Information supplied:
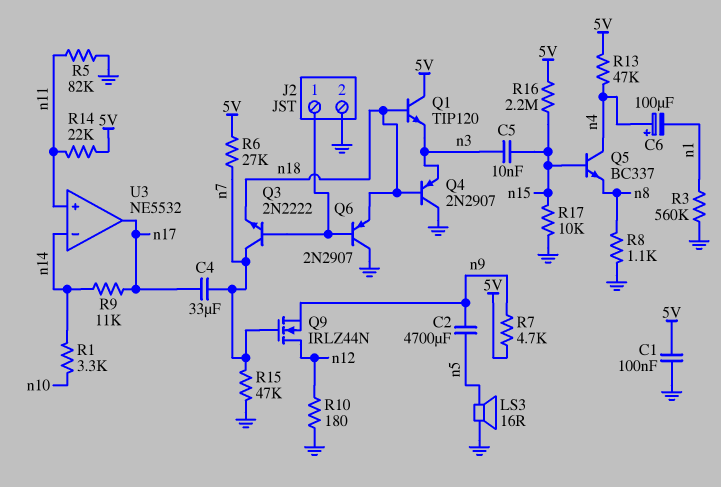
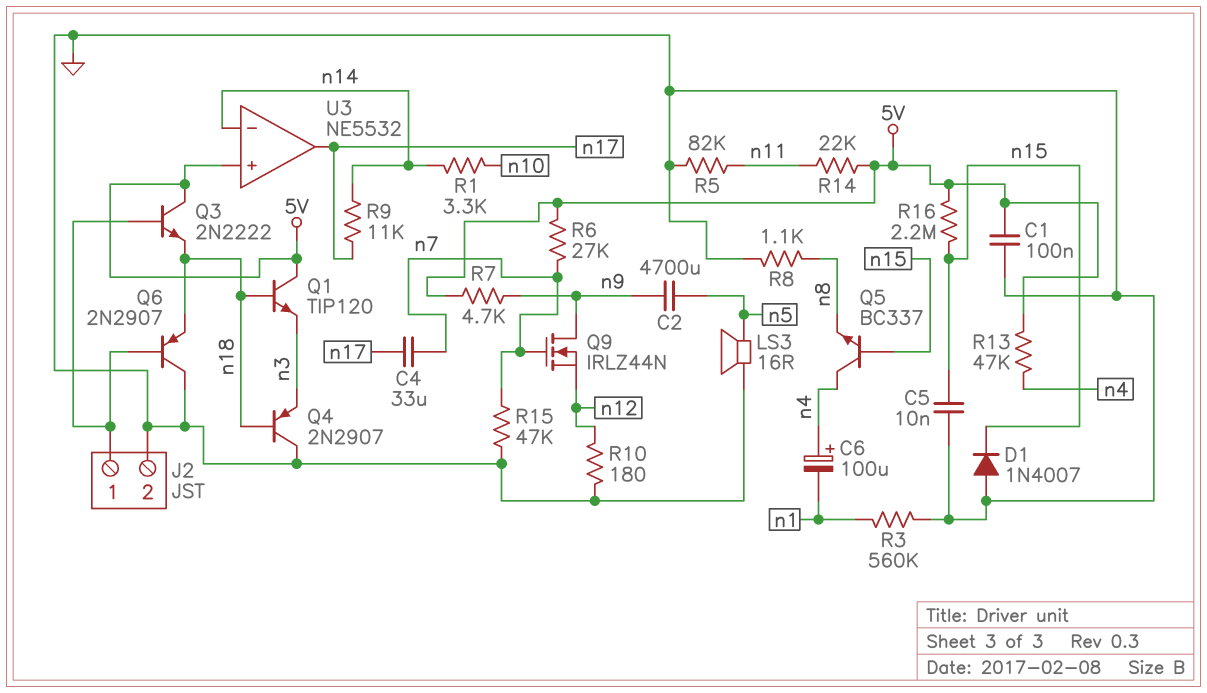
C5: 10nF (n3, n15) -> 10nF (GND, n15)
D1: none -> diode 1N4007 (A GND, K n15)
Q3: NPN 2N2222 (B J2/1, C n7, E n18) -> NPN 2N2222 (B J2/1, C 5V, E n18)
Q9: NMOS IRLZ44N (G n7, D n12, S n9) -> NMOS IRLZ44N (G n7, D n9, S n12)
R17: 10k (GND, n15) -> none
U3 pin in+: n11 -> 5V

What is needed:
Return the lines above exactly; the images are not part of the copy.

Result below:
C5: 10nF (n3, n15) -> 10nF (GND, n15)
D1: none -> diode 1N4007 (A GND, K n15)
Q3: NPN 2N2222 (B J2/1, C n7, E n18) -> NPN 2N2222 (B J2/1, C 5V, E n18)
Q9: NMOS IRLZ44N (G n7, D n12, S n9) -> NMOS IRLZ44N (G n7, D n9, S n12)
R17: 10k (GND, n15) -> none
U3 pin in+: n11 -> 5V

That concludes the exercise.